> Task description
What lines of the data below hold the string "yellow"? Copy each one out.

> Recorded information
....

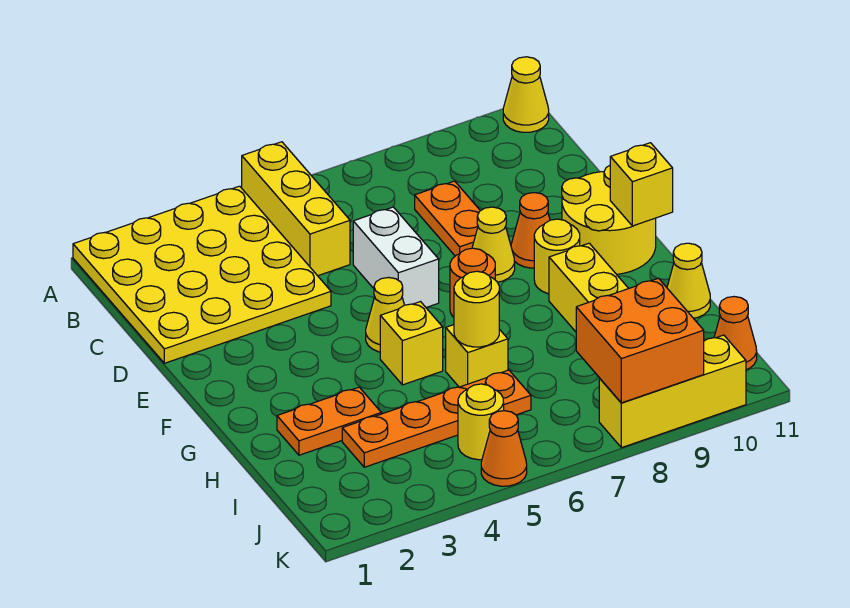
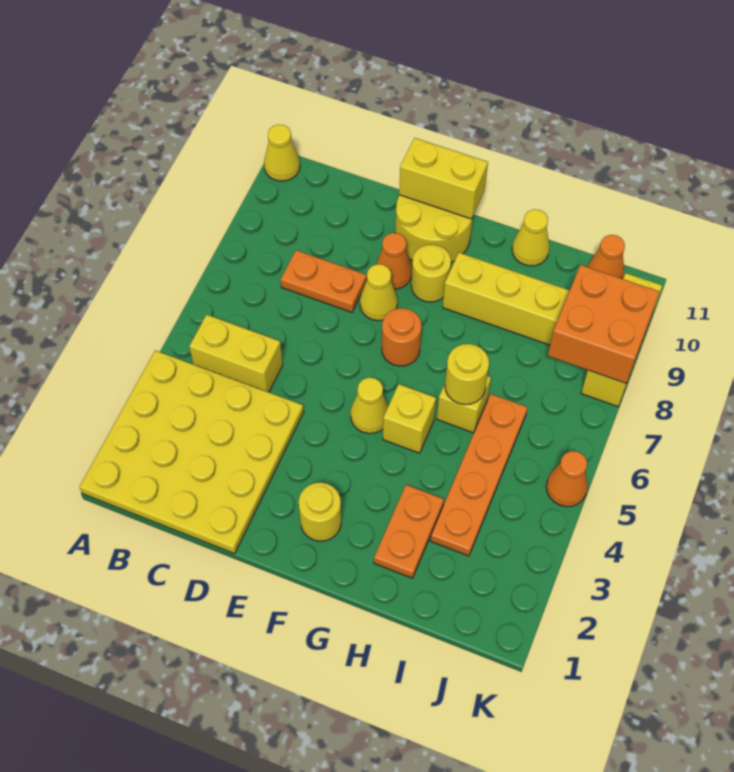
yellow brick A5:C5 level 1 -> yellow brick B5:C5 level 1
white brick D6:E6 level 1 -> none
yellow brick F11 level 2 -> yellow brick E11:F11 level 2
yellow round brick J5 level 1 -> yellow round brick F2 level 1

....

> Response to the task
yellow brick A5:C5 level 1 -> yellow brick B5:C5 level 1
yellow brick F11 level 2 -> yellow brick E11:F11 level 2
yellow round brick J5 level 1 -> yellow round brick F2 level 1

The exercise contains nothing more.